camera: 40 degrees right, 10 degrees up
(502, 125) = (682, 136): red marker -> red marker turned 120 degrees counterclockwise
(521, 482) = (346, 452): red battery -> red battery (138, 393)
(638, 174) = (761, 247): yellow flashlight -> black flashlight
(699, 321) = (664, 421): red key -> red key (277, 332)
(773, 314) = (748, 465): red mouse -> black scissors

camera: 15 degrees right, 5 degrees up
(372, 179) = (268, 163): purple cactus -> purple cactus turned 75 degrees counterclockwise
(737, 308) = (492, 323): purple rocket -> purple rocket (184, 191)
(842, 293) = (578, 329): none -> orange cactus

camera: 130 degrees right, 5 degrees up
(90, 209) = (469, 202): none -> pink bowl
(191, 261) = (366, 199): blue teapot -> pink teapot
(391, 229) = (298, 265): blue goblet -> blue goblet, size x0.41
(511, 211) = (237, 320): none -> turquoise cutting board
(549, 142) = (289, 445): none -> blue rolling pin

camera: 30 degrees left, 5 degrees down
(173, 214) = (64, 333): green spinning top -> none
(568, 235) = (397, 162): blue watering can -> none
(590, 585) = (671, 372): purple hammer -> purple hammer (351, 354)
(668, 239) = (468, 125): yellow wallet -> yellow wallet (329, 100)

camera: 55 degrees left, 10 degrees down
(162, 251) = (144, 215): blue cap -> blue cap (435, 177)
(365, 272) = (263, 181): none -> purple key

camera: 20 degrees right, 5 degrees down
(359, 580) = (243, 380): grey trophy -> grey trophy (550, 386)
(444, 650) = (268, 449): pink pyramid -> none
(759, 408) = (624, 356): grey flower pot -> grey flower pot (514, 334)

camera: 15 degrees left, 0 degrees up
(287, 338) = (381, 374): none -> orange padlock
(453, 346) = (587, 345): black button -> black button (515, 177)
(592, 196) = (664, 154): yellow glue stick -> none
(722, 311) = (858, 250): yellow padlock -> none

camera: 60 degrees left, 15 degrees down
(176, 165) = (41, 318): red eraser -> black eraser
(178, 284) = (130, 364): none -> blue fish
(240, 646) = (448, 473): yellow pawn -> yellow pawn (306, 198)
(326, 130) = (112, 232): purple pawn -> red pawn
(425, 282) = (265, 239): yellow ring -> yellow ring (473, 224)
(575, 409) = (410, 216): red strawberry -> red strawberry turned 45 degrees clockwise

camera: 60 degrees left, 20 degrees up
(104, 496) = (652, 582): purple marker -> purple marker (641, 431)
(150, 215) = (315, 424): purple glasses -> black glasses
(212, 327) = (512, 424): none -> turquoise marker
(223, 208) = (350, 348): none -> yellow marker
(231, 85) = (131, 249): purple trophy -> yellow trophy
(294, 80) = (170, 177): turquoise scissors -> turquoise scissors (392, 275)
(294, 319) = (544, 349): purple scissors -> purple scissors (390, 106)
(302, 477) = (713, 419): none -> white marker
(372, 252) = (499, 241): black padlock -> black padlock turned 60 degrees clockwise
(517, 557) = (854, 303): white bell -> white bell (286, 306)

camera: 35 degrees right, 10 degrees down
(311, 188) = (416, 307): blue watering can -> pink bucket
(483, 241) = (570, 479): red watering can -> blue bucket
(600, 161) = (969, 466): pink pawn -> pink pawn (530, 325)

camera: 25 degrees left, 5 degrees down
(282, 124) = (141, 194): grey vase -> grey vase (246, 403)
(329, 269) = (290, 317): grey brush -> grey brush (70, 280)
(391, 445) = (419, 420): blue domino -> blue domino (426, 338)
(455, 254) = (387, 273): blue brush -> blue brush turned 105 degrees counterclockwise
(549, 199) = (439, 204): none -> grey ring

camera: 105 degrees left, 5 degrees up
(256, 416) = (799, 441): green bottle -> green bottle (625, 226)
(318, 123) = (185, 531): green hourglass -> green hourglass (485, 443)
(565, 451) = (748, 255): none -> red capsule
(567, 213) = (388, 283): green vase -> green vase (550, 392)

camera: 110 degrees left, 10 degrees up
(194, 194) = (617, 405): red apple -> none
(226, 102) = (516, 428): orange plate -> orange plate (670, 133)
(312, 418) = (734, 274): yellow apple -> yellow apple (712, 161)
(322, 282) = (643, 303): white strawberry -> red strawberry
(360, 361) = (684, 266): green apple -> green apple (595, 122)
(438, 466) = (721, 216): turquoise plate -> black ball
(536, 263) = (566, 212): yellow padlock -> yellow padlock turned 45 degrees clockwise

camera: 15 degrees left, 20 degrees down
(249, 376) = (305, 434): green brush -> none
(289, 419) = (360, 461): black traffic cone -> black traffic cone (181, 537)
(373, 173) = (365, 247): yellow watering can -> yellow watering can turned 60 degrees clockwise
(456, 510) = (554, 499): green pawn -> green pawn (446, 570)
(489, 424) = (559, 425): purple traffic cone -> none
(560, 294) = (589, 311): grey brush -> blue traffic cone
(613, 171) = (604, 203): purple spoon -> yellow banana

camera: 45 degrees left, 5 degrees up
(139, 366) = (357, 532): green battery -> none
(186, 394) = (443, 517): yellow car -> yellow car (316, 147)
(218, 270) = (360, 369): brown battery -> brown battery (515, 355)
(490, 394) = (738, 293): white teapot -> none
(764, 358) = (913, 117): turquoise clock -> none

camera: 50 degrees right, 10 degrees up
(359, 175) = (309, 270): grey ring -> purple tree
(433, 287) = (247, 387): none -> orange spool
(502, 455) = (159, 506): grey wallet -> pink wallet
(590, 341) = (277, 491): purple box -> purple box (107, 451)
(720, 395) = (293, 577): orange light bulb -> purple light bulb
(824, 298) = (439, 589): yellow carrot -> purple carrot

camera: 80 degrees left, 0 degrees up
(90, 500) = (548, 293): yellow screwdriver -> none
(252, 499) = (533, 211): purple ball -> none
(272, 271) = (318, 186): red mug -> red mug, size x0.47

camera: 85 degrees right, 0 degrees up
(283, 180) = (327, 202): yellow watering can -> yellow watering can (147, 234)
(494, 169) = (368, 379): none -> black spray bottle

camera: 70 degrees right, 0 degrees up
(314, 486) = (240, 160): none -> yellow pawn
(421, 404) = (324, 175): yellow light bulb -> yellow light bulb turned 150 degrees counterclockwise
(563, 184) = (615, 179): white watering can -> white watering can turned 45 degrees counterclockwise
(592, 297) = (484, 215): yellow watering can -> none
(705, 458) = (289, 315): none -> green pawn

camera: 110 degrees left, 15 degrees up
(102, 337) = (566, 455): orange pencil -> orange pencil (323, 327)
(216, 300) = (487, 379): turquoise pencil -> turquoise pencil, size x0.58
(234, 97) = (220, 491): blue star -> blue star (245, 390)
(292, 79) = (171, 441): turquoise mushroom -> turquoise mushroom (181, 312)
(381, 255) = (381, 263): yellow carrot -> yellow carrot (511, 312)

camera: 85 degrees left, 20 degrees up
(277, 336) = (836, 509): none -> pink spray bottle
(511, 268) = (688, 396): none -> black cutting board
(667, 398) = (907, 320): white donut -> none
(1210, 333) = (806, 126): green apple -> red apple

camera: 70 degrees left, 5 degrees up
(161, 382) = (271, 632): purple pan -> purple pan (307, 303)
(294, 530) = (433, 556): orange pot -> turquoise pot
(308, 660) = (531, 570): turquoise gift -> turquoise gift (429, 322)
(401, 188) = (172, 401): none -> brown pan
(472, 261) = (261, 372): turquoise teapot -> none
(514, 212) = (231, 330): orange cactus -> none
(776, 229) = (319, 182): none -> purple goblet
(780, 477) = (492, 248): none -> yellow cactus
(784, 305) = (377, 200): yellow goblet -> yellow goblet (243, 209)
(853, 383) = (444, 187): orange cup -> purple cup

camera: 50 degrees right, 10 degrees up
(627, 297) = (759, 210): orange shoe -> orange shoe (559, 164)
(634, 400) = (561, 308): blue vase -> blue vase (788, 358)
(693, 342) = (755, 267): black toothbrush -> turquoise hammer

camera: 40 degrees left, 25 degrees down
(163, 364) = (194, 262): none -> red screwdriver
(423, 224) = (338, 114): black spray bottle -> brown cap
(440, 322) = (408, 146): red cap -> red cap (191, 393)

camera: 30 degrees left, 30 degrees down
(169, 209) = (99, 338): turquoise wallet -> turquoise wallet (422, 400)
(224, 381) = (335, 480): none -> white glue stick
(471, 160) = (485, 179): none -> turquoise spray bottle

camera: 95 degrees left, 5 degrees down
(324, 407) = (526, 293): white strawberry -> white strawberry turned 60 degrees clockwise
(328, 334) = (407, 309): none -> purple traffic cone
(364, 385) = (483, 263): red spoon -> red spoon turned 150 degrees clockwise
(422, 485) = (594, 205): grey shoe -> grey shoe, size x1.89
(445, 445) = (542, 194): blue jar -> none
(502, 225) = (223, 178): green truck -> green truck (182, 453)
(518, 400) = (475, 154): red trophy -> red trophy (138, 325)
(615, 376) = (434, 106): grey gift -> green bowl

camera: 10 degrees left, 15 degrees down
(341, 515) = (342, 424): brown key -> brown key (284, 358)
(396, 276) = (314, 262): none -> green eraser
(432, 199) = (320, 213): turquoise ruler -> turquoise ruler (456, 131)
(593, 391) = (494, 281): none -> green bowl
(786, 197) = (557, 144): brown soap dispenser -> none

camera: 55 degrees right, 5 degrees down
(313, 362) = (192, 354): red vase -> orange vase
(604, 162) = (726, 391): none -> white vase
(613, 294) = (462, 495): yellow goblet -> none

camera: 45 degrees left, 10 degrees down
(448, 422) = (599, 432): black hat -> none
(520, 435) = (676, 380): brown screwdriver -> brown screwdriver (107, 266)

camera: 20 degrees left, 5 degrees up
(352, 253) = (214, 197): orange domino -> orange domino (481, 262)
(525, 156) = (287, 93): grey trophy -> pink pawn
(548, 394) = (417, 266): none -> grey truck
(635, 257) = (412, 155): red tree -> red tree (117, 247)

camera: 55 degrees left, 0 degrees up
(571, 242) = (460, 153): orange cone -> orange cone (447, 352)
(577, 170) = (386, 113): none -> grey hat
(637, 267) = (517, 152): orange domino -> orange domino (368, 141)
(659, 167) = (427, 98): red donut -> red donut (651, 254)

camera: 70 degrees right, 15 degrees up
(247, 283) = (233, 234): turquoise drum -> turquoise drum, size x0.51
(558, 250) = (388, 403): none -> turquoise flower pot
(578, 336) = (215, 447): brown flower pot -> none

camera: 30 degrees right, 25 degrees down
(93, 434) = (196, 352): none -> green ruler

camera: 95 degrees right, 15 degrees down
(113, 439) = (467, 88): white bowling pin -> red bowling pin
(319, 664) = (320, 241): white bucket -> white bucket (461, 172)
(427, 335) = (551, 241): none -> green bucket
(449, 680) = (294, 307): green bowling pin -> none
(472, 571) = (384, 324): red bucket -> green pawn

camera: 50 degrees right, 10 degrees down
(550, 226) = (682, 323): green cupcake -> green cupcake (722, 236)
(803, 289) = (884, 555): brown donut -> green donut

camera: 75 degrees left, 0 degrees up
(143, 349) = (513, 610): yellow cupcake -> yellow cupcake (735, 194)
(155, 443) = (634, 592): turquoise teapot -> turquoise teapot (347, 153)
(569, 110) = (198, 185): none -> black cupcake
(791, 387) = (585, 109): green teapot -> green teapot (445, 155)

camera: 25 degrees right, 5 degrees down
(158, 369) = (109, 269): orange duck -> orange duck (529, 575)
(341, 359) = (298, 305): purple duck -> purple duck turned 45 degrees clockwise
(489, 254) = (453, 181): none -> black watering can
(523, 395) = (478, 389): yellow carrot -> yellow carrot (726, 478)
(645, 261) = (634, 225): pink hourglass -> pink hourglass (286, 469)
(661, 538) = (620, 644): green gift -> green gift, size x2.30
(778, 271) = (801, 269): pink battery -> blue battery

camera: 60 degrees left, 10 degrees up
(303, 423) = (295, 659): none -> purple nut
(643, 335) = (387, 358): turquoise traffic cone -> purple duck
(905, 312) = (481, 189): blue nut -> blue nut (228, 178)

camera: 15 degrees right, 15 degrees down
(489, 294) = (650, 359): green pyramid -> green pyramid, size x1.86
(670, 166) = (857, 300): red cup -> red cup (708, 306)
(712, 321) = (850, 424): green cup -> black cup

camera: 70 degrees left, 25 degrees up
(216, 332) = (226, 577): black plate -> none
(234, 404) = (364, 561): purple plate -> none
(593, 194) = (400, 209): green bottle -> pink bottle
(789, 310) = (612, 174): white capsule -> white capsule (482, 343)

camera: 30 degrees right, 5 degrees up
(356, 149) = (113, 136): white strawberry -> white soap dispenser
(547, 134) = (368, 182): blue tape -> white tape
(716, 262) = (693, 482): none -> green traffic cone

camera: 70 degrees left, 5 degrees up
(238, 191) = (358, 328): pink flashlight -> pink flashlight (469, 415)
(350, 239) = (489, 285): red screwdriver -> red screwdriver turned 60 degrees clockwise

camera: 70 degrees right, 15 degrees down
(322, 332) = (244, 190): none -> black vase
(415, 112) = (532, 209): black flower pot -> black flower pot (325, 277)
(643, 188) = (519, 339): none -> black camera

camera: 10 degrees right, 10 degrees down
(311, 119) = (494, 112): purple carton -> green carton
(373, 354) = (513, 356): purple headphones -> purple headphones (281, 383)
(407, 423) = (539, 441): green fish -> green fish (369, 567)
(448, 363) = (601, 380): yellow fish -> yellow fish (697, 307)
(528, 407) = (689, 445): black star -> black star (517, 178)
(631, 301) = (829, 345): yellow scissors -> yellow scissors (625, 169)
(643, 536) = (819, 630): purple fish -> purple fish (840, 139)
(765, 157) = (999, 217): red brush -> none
--------------------------------
To do
Print, exactly as written, the first line of the records above and each line after it until the line with "(638, 174) = (761, 247): yellow", which is printed too.

Final answer
camera: 40 degrees right, 10 degrees up
(502, 125) = (682, 136): red marker -> red marker turned 120 degrees counterclockwise
(521, 482) = (346, 452): red battery -> red battery (138, 393)
(638, 174) = (761, 247): yellow flashlight -> black flashlight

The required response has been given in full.